START Material shown
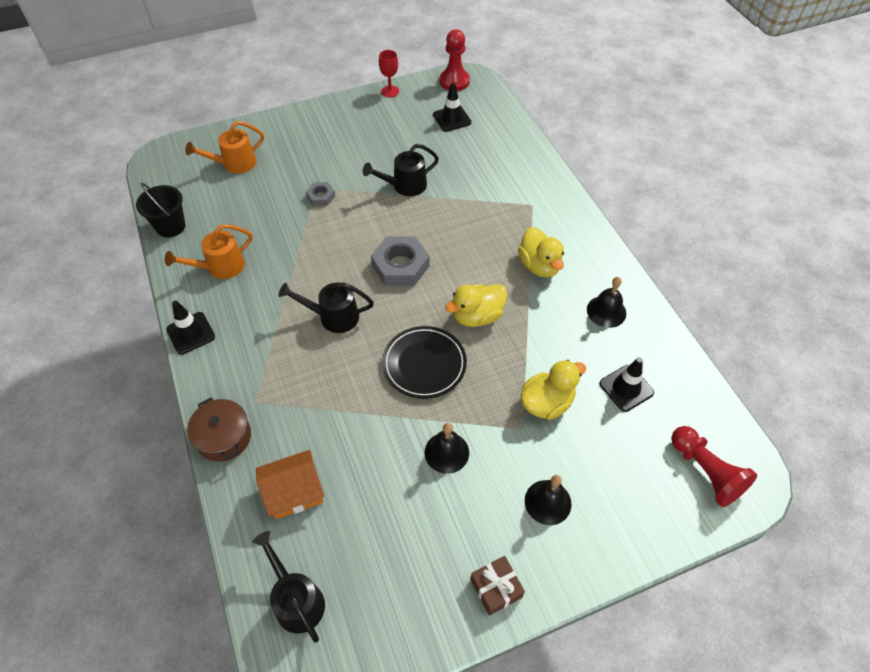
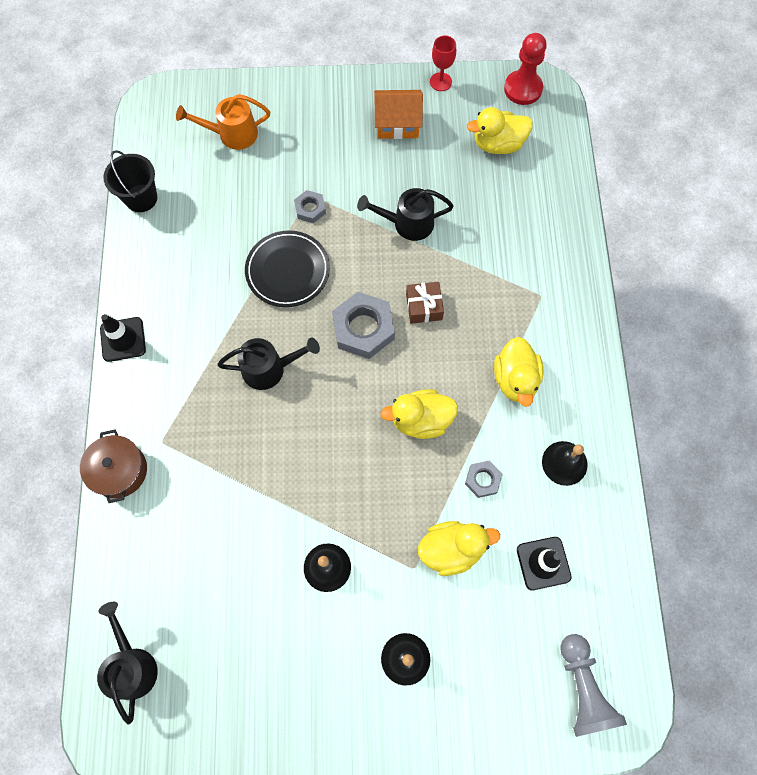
camera: 20 degrees right, 15 degrees up
(220, 267) = (175, 268): orange watering can -> none
(294, 492) = (166, 555): orange house -> orange house (397, 124)
(333, 317) = (270, 368): black watering can -> black watering can turned 150 degrees clockwise
(424, 364) = (343, 459): black plate -> black plate (288, 271)
(452, 119) = (498, 144): black traffic cone -> yellow duck
(496, 588) = (318, 727): brown gift -> brown gift (424, 307)
(548, 343) = (483, 480): none -> grey nut
(705, 472) = (583, 688): red pawn -> grey pawn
END Material shown
Whenever a line includes the word "orange", pull it out of the entries.

(220, 267) = (175, 268): orange watering can -> none
(294, 492) = (166, 555): orange house -> orange house (397, 124)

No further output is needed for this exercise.